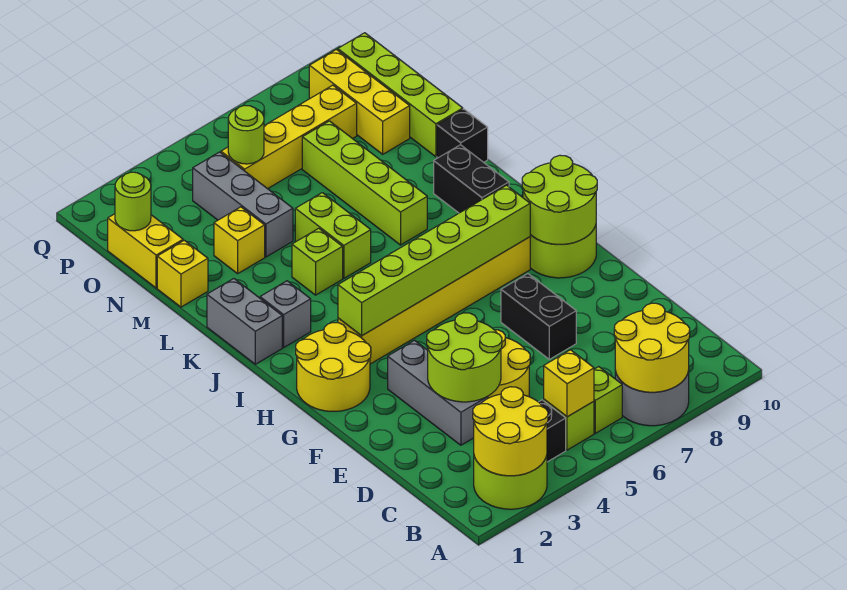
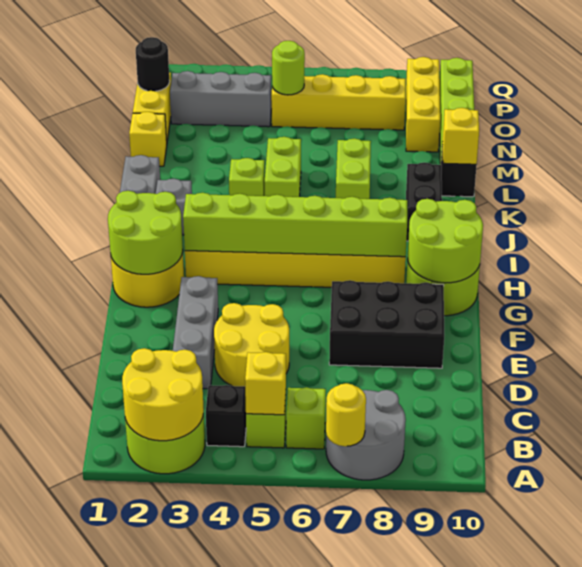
yellow round brick A7:B8 level 2 -> yellow round brick A7 level 2
lime round brick D3:E4 level 2 -> lime round brick G1:H2 level 2
black brick E7:F7 level 1 -> black brick E7:F9 level 1
lime brick K7:N7 level 1 -> lime brick K7:L7 level 1
yellow brick M3 level 1 -> yellow brick L10 level 2
grey brick M4:O4 level 1 -> grey brick O2:O4 level 1
lime round brick O1 level 2 -> black round brick O1 level 2

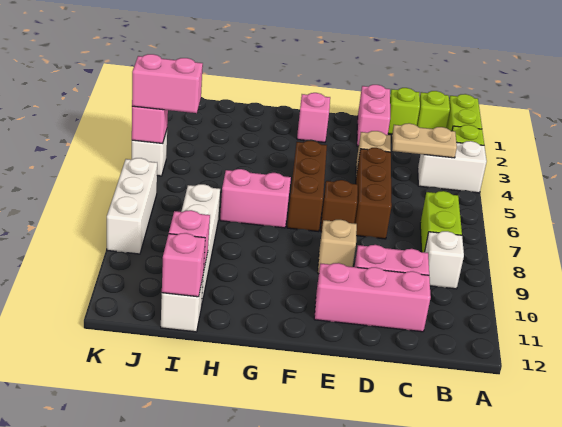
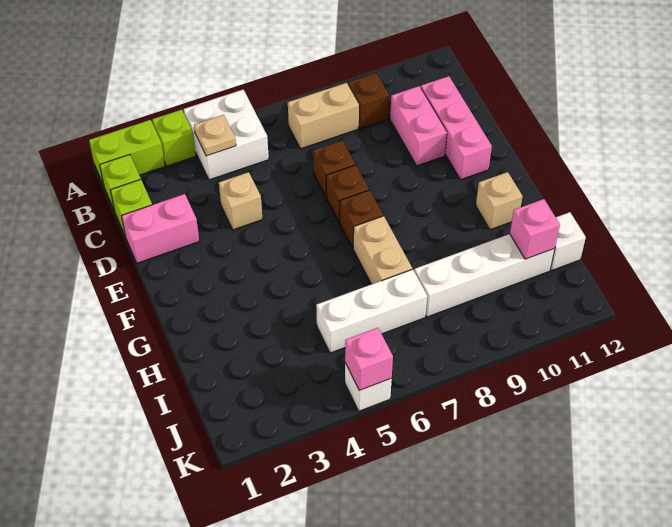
white brick A4:B4 level 1 -> white brick A4:B5 level 1
tan plate B4:C4 level 2 -> tan plate B4 level 2
lime brick B7:B8 level 1 -> tan brick B7:B8 level 1
white brick B9 level 1 -> brown brick B9 level 1
brown brick D5:D7 level 1 -> brown brick D7 level 1
tan brick E9 level 1 -> tan brick G11 level 1
pink brick F2 level 1 -> none
brown brick F5:F7 level 1 -> brown brick F7 level 1
pink brick G7:H7 level 1 -> tan brick G7:H7 level 1
pink brick I12 level 2 -> none
pink brick J5:K5 level 3 -> none
white brick K7:K9 level 1 -> white brick I5:I7 level 1

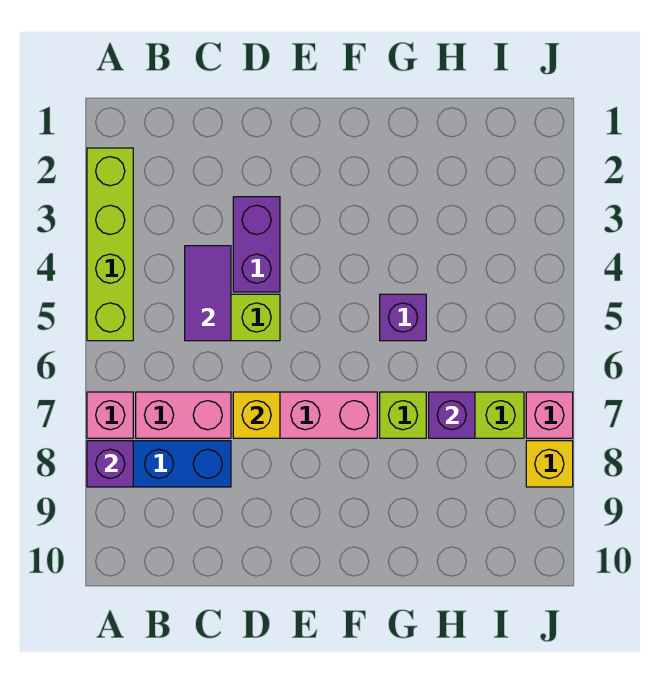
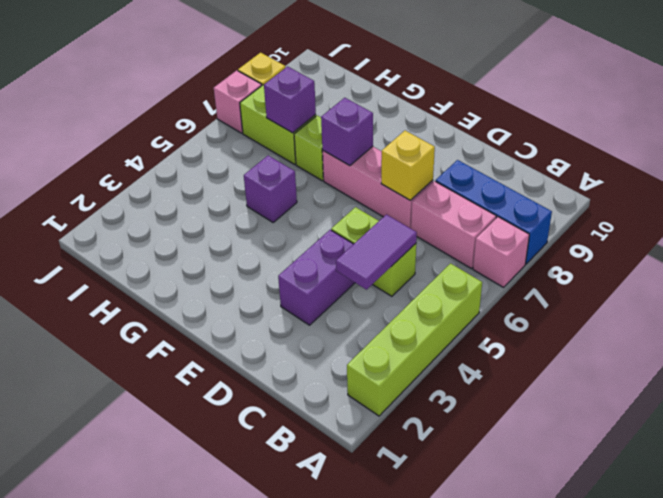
purple brick A8 level 2 -> purple brick F7 level 2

- - - -

What is needed: The range to copy runs from the line with "brown brick D5:D7" to the last line of the entries, both included; copy it exactly and leave out the pictures.

Response to this exercise:
brown brick D5:D7 level 1 -> brown brick D7 level 1
tan brick E9 level 1 -> tan brick G11 level 1
pink brick F2 level 1 -> none
brown brick F5:F7 level 1 -> brown brick F7 level 1
pink brick G7:H7 level 1 -> tan brick G7:H7 level 1
pink brick I12 level 2 -> none
pink brick J5:K5 level 3 -> none
white brick K7:K9 level 1 -> white brick I5:I7 level 1

purple brick A8 level 2 -> purple brick F7 level 2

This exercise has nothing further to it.